Problem to work on: Starting at the line that contains "(201, 251) = (558, 516): yellow", restate every line word for word through the end of the entries.

——

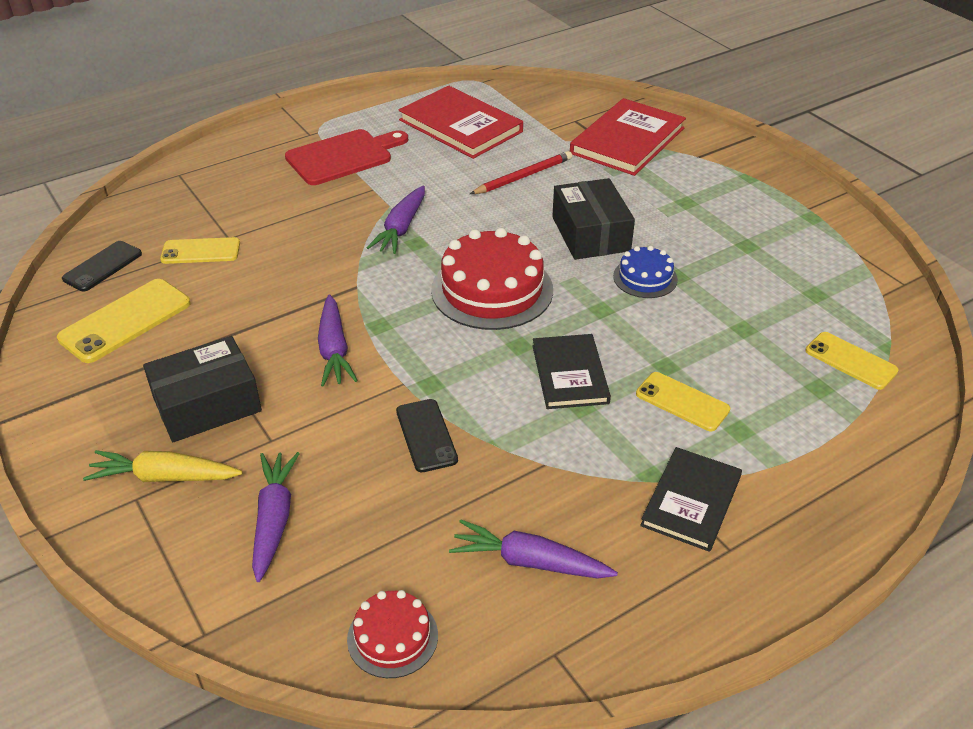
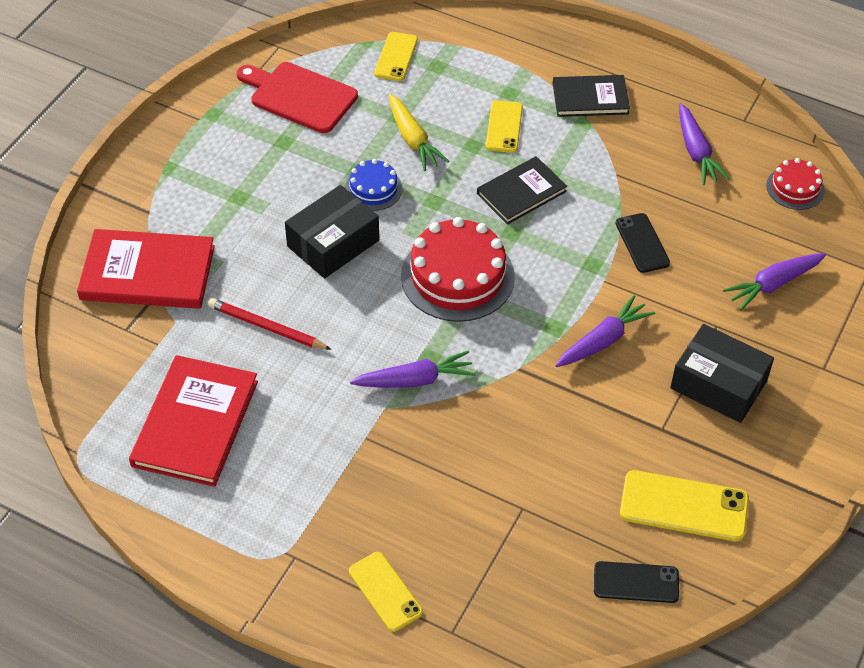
camera: 120 degrees left, 10 degrees up
(164, 477) = (796, 365): yellow carrot -> yellow carrot (413, 139)
(201, 251) = (558, 516): yellow phone -> yellow phone (385, 591)
(343, 156) = (321, 497): red cutting board -> red cutting board (299, 96)
(426, 435) = (642, 243): black phone -> black phone turned 60 degrees counterclockwise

——

Response:
(201, 251) = (558, 516): yellow phone -> yellow phone (385, 591)
(343, 156) = (321, 497): red cutting board -> red cutting board (299, 96)
(426, 435) = (642, 243): black phone -> black phone turned 60 degrees counterclockwise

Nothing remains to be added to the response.